* Aim of the exercise: Your output is to hold only the lines from the one showing "green cutting board: none" through the end of the listing, exactly, with every picture excluded.

· · · · · · ·

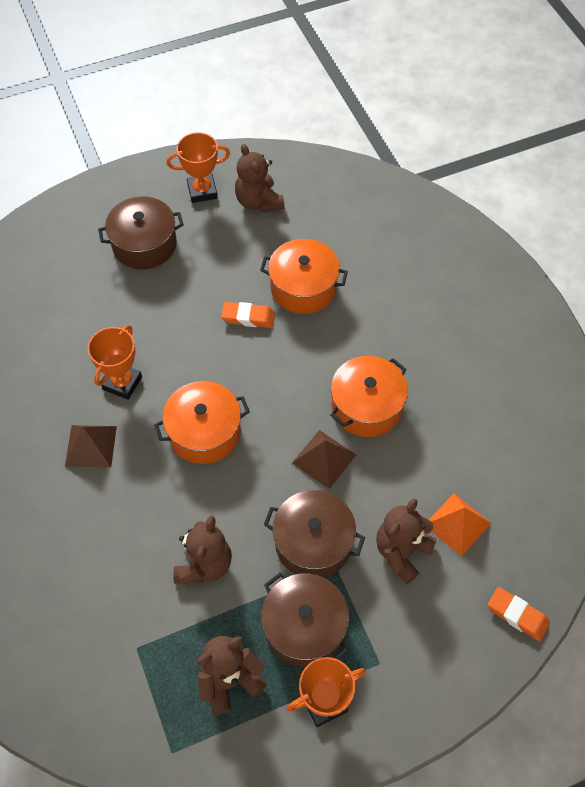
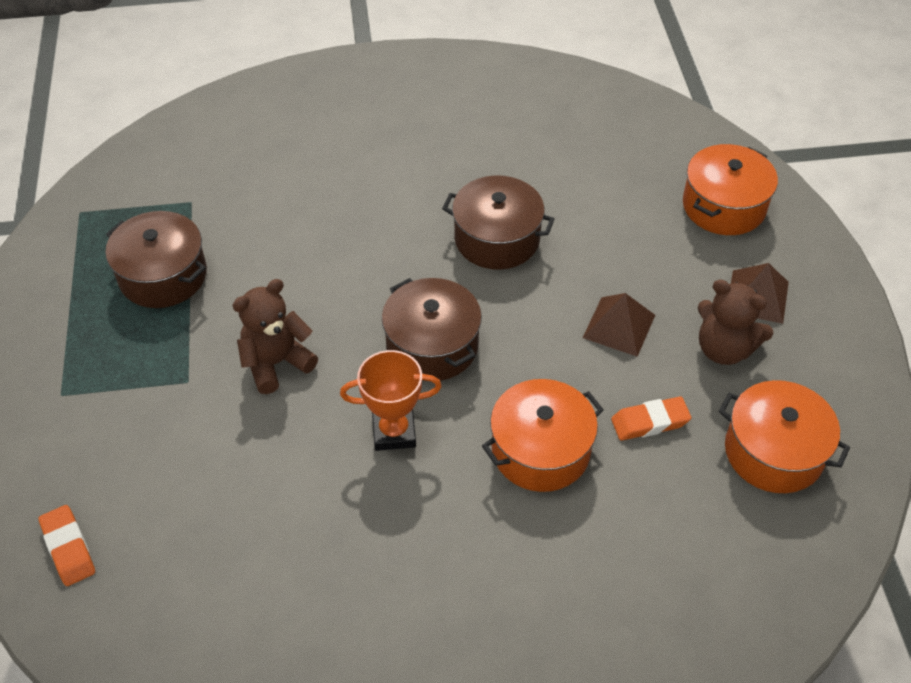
brown teddy bear: [173,515,232,585] [197,636,267,715] [235,144,285,212] [376,499,437,584] = 4 -> [232,279,318,394] [698,280,773,365] = 2
orange pyramid: [429,493,491,557] = 1 -> none = 0
orange trophy: [88,325,142,400] [167,132,230,203] [287,657,366,727] = 3 -> [340,350,442,451] = 1

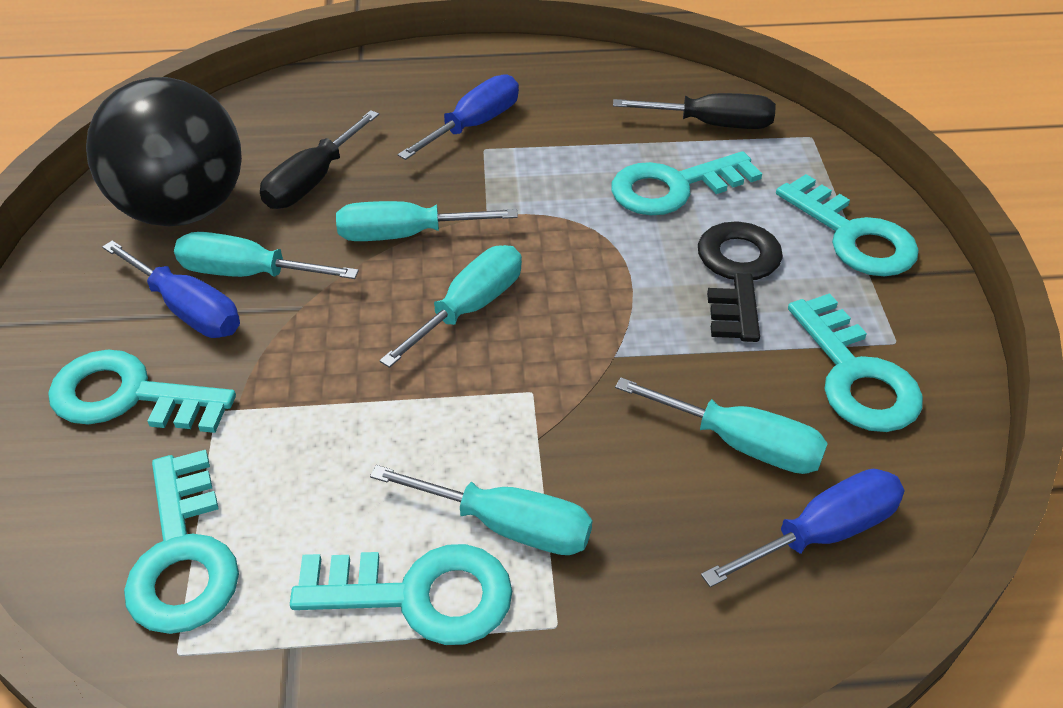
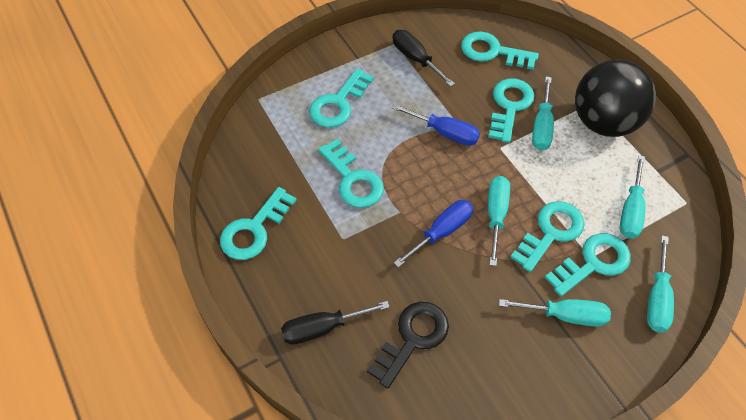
blue screwdriver: [102,240,240,338] [398,74,519,160] [701,469,905,587] = 3 -> [392,104,480,146] [394,200,473,268] = 2
turquoise key: [48,350,236,433] [124,450,239,634] [290,544,512,645] [611,151,762,215] [776,174,919,276] [788,293,923,432] = 6 -> [220,187,297,260] [309,68,374,128] [318,139,384,208] [461,32,539,70] [488,78,535,143] [510,201,585,272] [545,233,631,297] = 7

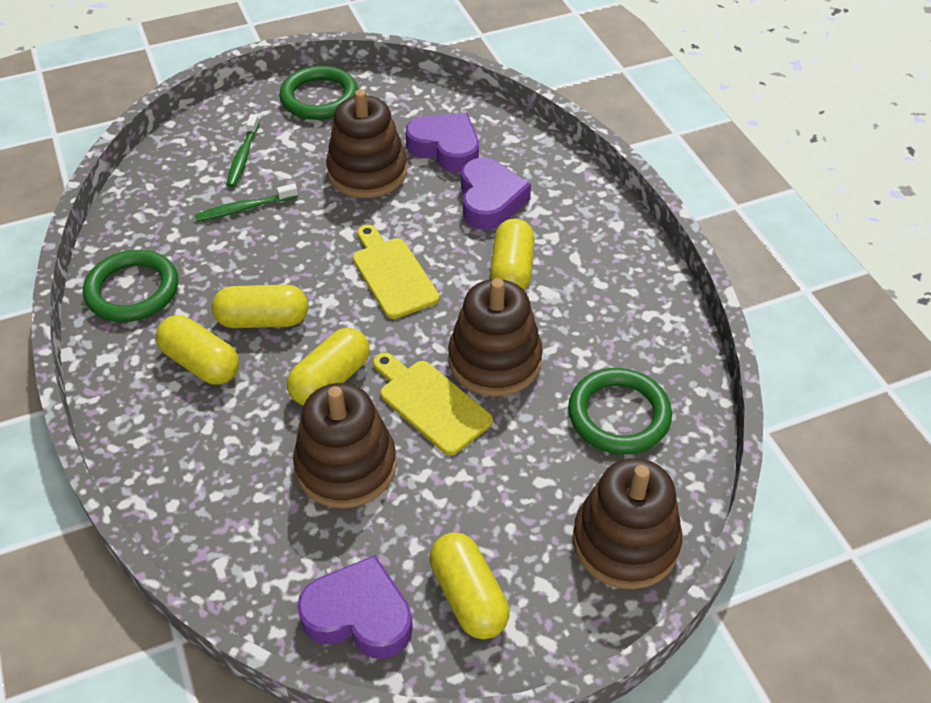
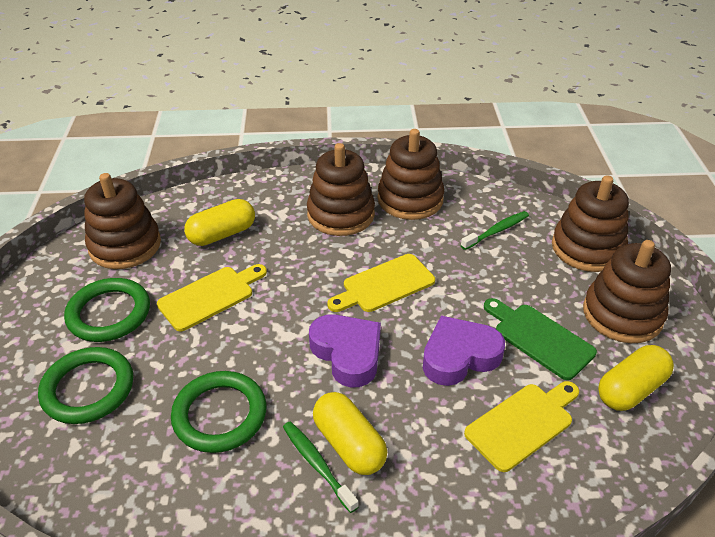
brown stacking toy: [293,383,397,509] [326,89,407,198] [448,278,543,397] [573,458,682,589] = 4 -> [84,173,161,269] [307,143,375,236] [378,129,444,220] [552,175,629,272] [583,240,671,343] = 5
green cutting board: none = 0 -> [484,298,597,380] = 1
purple heart: [297,555,413,659] [406,113,479,172] [461,158,531,230] = 3 -> [309,314,381,388] [423,316,505,386] = 2
yellow capsule: [156,315,239,385] [212,285,308,328] [287,328,370,406] [429,532,510,639] [490,219,535,290] = 5 -> [184,199,255,246] [313,392,387,475] [598,345,674,411] = 3
yellow cutting board: [353,225,439,319] [373,352,493,455] = 2 -> [157,264,267,332] [327,254,435,312] [464,381,579,472] = 3

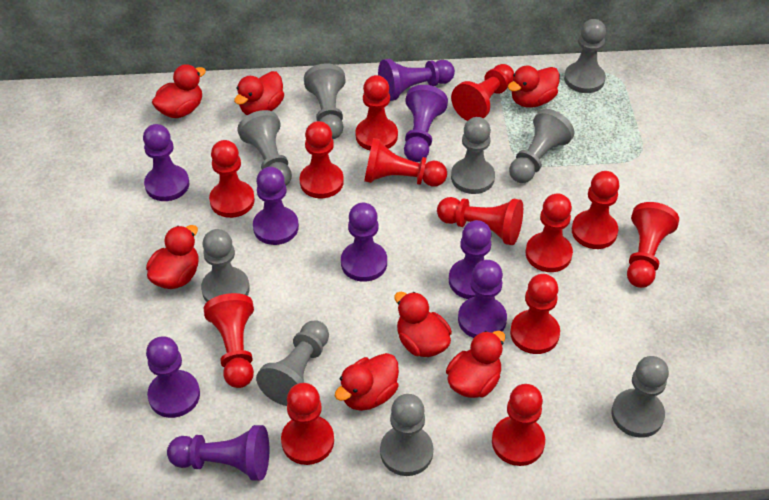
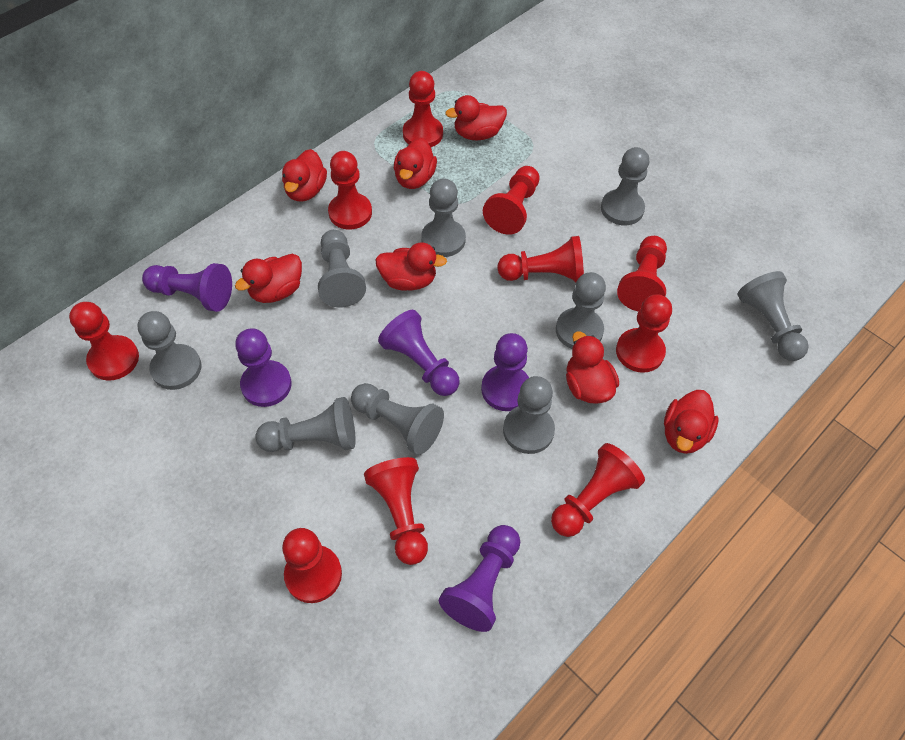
purple pawn: [143,124,189,201] [146,336,200,418] [167,425,269,481] [253,167,299,245] [341,203,387,282] [378,59,455,101] [404,85,448,162] [449,220,492,299] [458,260,507,338] = 9 -> [142,263,232,312] [235,328,292,407] [378,310,460,396] [439,525,520,632] [481,333,529,411] = 5
red pawn: [203,293,254,388] [209,140,255,218] [281,383,334,465] [300,121,344,198] [356,75,398,150] [364,138,447,187] [437,197,523,245] [451,64,514,121] [492,384,545,466] [510,274,560,354] [526,193,573,272] [572,171,619,249] [627,202,679,288] = 13 -> [69,302,139,381] [282,528,342,603] [328,151,372,230] [364,457,428,565] [403,71,443,147] [483,166,539,235] [497,236,584,283] [551,443,645,537] [616,294,672,373] [617,236,667,311] = 10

· · · · · · ·

* Response box:
green cutting board: none = 0 -> [484,298,597,380] = 1
purple heart: [297,555,413,659] [406,113,479,172] [461,158,531,230] = 3 -> [309,314,381,388] [423,316,505,386] = 2
yellow capsule: [156,315,239,385] [212,285,308,328] [287,328,370,406] [429,532,510,639] [490,219,535,290] = 5 -> [184,199,255,246] [313,392,387,475] [598,345,674,411] = 3
yellow cutting board: [353,225,439,319] [373,352,493,455] = 2 -> [157,264,267,332] [327,254,435,312] [464,381,579,472] = 3

purple pawn: [143,124,189,201] [146,336,200,418] [167,425,269,481] [253,167,299,245] [341,203,387,282] [378,59,455,101] [404,85,448,162] [449,220,492,299] [458,260,507,338] = 9 -> [142,263,232,312] [235,328,292,407] [378,310,460,396] [439,525,520,632] [481,333,529,411] = 5
red pawn: [203,293,254,388] [209,140,255,218] [281,383,334,465] [300,121,344,198] [356,75,398,150] [364,138,447,187] [437,197,523,245] [451,64,514,121] [492,384,545,466] [510,274,560,354] [526,193,573,272] [572,171,619,249] [627,202,679,288] = 13 -> [69,302,139,381] [282,528,342,603] [328,151,372,230] [364,457,428,565] [403,71,443,147] [483,166,539,235] [497,236,584,283] [551,443,645,537] [616,294,672,373] [617,236,667,311] = 10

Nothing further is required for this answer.